───── MATERIAL FOR THIS TASK
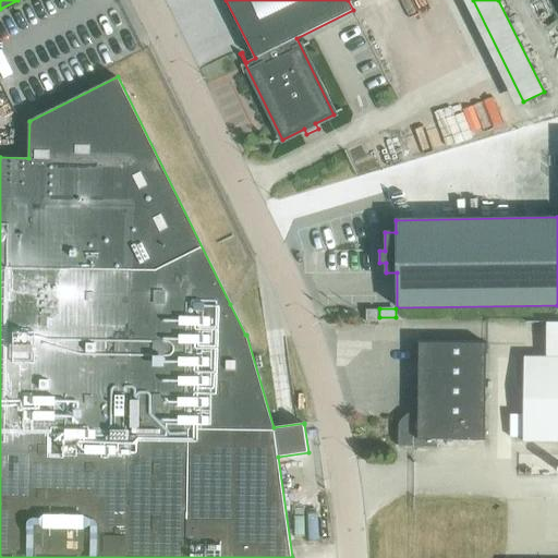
[(366,322),(378,322),(378,310),(366,310),(366,322)]
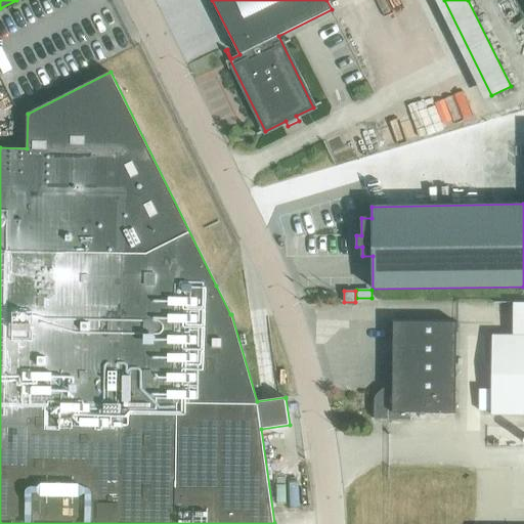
[(455,413),(456,329),(456,322),(393,321),(392,376),(385,376),(385,391),(378,397),(375,397),(375,419),(410,420),(411,412),(455,413)]
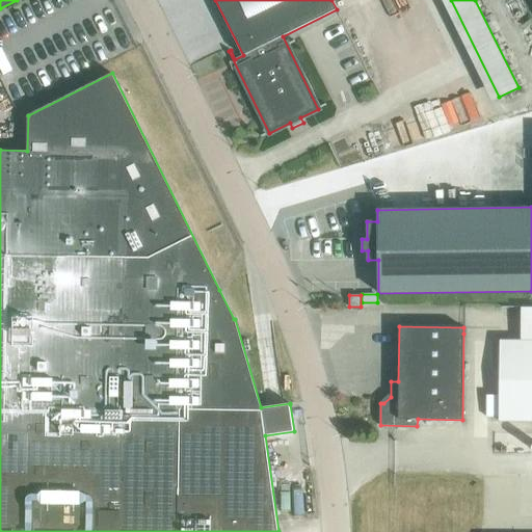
[(531,421),(531,341),(500,341),(500,343),(500,368),(500,395),(499,418),(499,421),(531,421)]
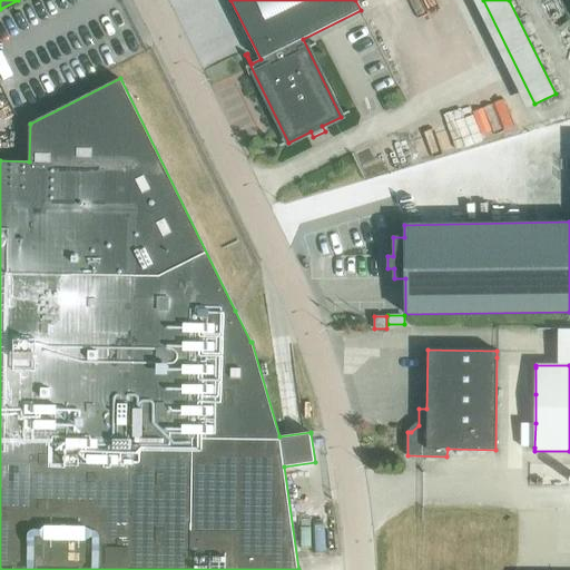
[(534,448),(536,423),(521,423),(521,448),(534,448)]
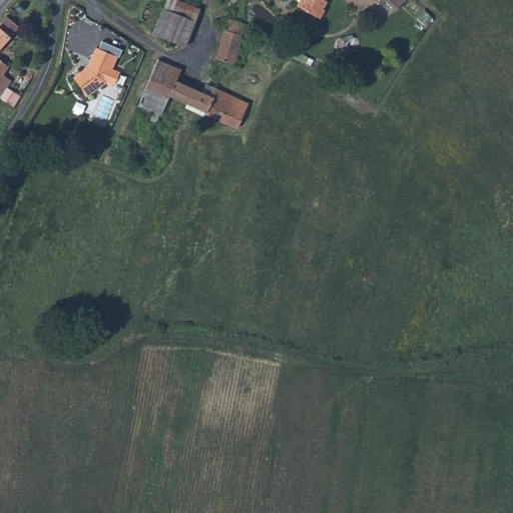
[(304,0),(300,8),(316,17),(321,8),(325,10),(329,1),(327,0),(304,0)]
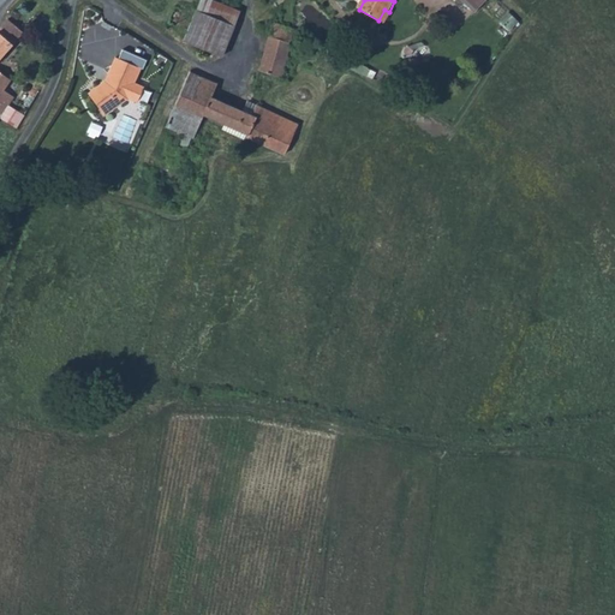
[(463,0),(475,12),(485,0),(463,0)]
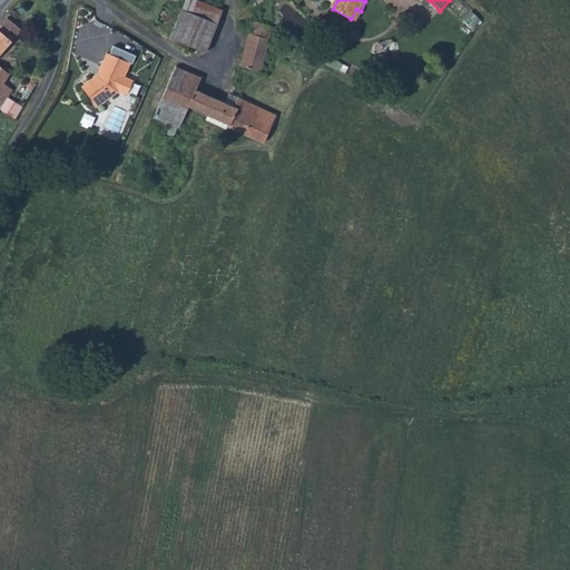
[(356,9),(351,19),(359,22),(364,12),(361,11),(356,9)]
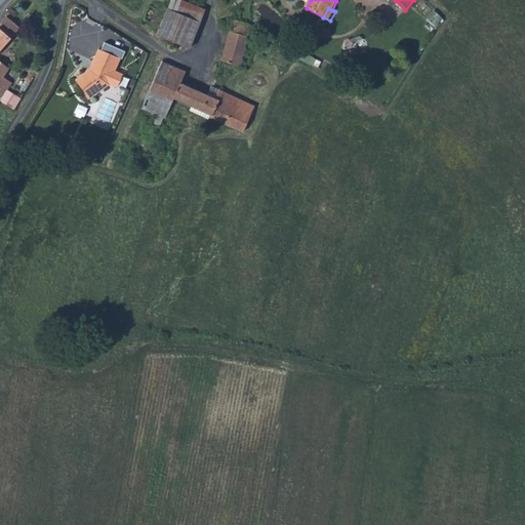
[(158,35),(170,40),(190,48),(200,22),(168,9),(158,35)]
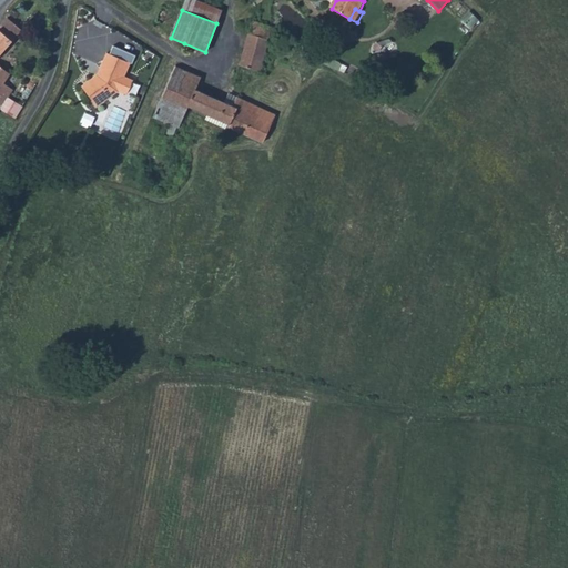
[(0,108),(1,109),(16,119),(24,107),(23,107),(9,98),(13,90),(4,83),(11,74),(0,66),(0,56),(22,30),(8,18),(7,18),(0,26),(0,108)]
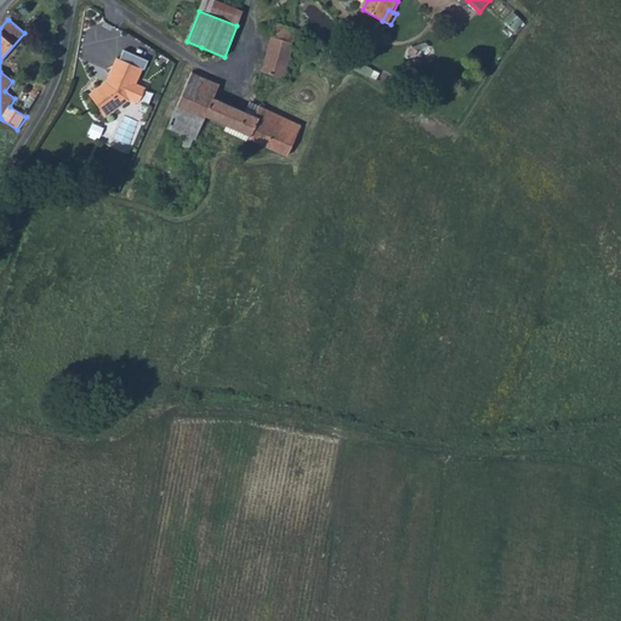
[(297,29),(275,22),(261,70),(283,78),(294,41),(297,29)]
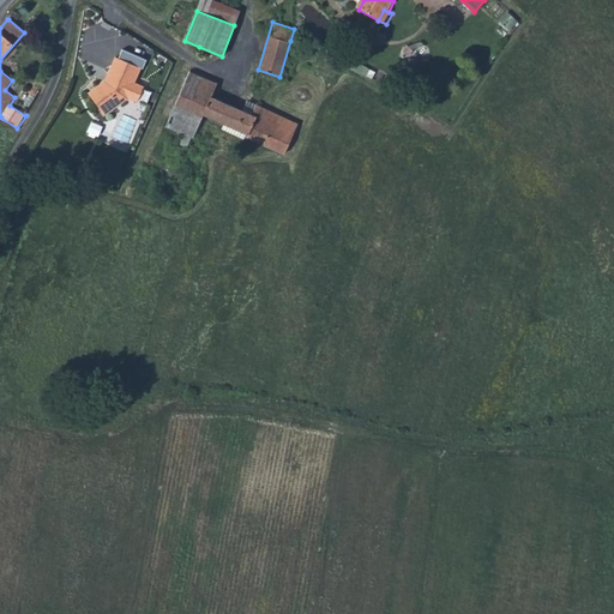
[(108,77),(108,78),(128,91),(139,67),(115,56),(107,73),(109,74),(108,77)]
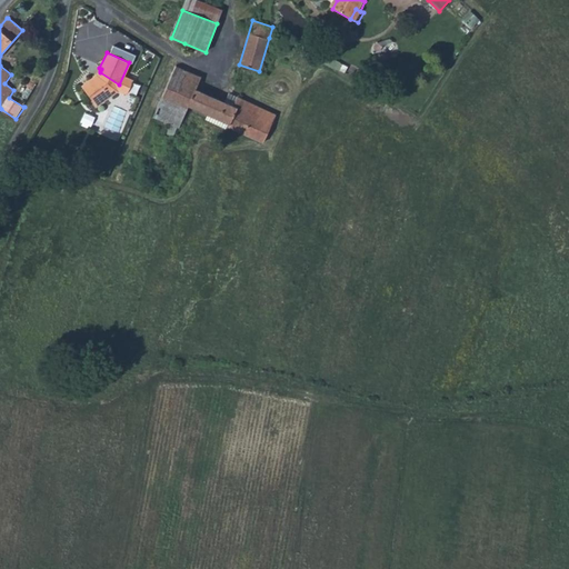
[(176,66),(156,110),(153,117),(176,127),(179,120),(180,120),(187,107),(226,123),(225,127),(263,143),(276,116),(237,98),(232,108),(223,103),(195,91),(200,78),(176,66)]
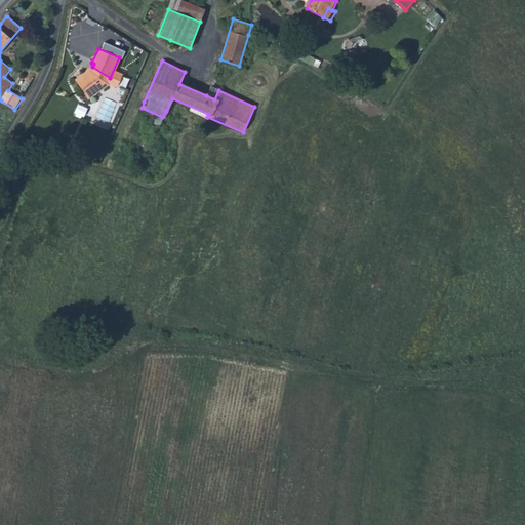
[(110,78),(92,67),(75,80),(88,97),(108,83),(110,78)]
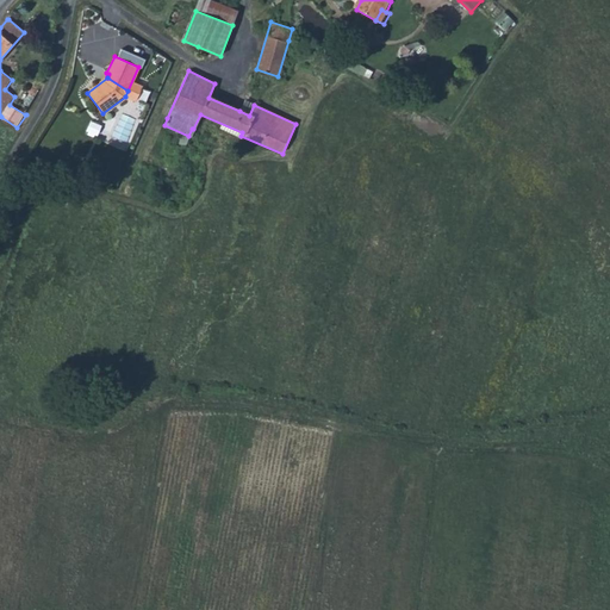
[(246,100),(240,111),(249,116),(254,105),(246,100)]
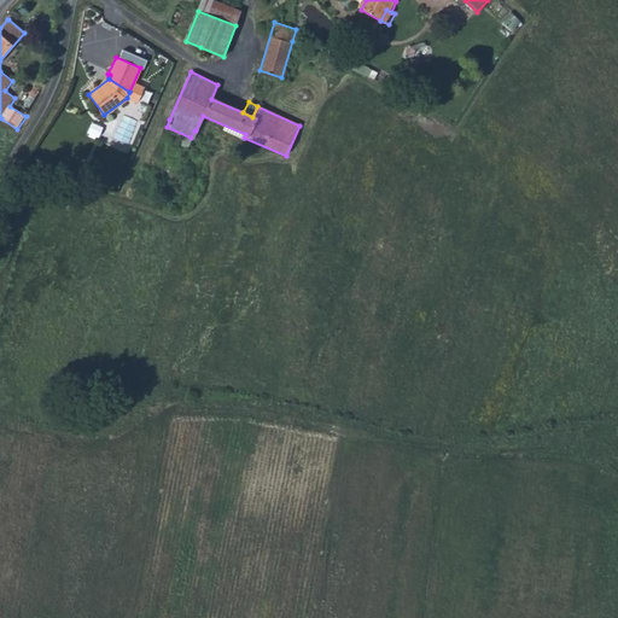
All buildings are outlined.
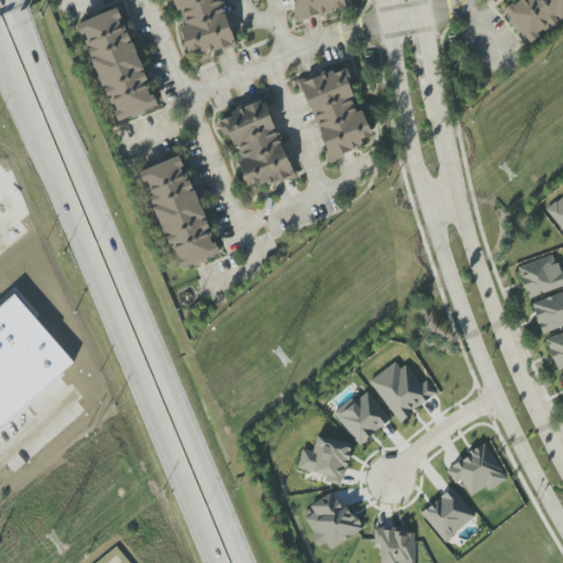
[(186,53),(200,50),(201,54),(232,46),(221,0),(167,0),(168,1),(172,0),(176,0),(183,25),(180,26),(186,53)]
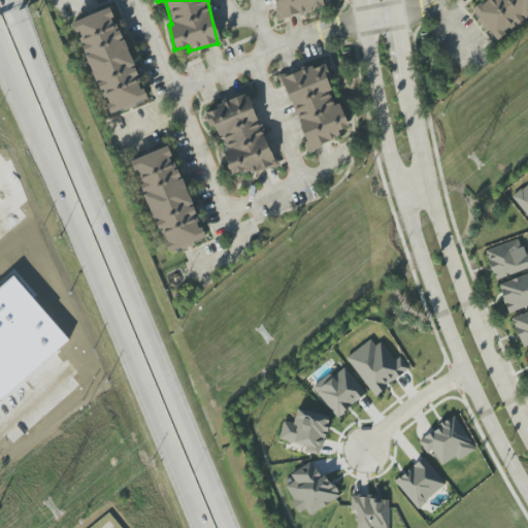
[(274,0),(276,17),(324,10),(322,0),(274,0)]
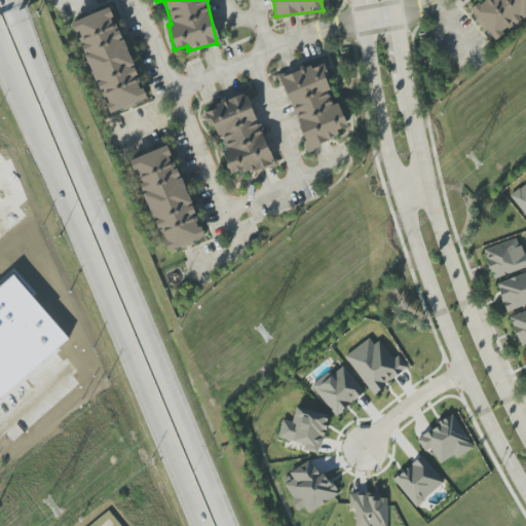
[(525,0),(478,0),(468,7),(493,40),(525,13),(525,0)]
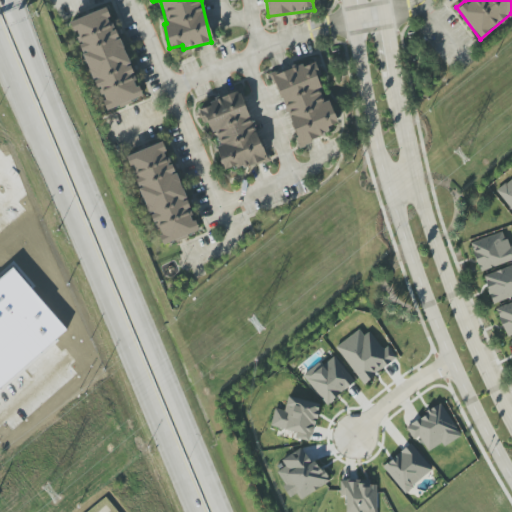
[(72,20),(104,110),(141,98),(109,7),(72,20)]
──────────
Pictures are to be left out; the listing above is otherwise to be copied exactly.

[(366,322),(378,322),(378,310),(366,310),(366,322)]
[(455,413),(456,329),(456,322),(393,321),(392,376),(385,376),(385,391),(378,397),(375,397),(375,419),(410,420),(411,412),(455,413)]
[(531,421),(531,341),(500,341),(500,343),(500,368),(500,395),(499,418),(499,421),(531,421)]
[(534,448),(536,423),(521,423),(521,448),(534,448)]
[(304,0),(300,8),(316,17),(321,8),(325,10),(329,1),(327,0),(304,0)]
[(463,0),(475,12),(485,0),(463,0)]
[(356,9),(351,19),(359,22),(364,12),(361,11),(356,9)]
[(158,35),(170,40),(190,48),(200,22),(168,9),(158,35)]
[(0,108),(1,109),(16,119),(24,107),(23,107),(9,98),(13,90),(4,83),(11,74),(0,66),(0,56),(22,30),(8,18),(7,18),(0,26),(0,108)]
[(297,29),(275,22),(261,70),(283,78),(294,41),(297,29)]
[(108,77),(108,78),(128,91),(139,67),(115,56),(107,73),(109,74),(108,77)]
[(176,66),(156,110),(153,117),(176,127),(179,120),(180,120),(187,107),(226,123),(225,127),(263,143),(276,116),(237,98),(232,108),(223,103),(195,91),(200,78),(176,66)]
[(110,78),(92,67),(75,80),(88,97),(108,83),(110,78)]
[(246,100),(240,111),(249,116),(254,105),(246,100)]
All buildings are outlined.
[(186,53),(200,50),(201,54),(232,46),(221,0),(167,0),(168,1),(172,0),(176,0),(183,25),(180,26),(186,53)]
[(274,0),(276,17),(324,10),(322,0),(274,0)]
[(525,0),(478,0),(468,7),(493,40),(525,13),(525,0)]
[(72,20),(104,110),(141,98),(109,7),(72,20)]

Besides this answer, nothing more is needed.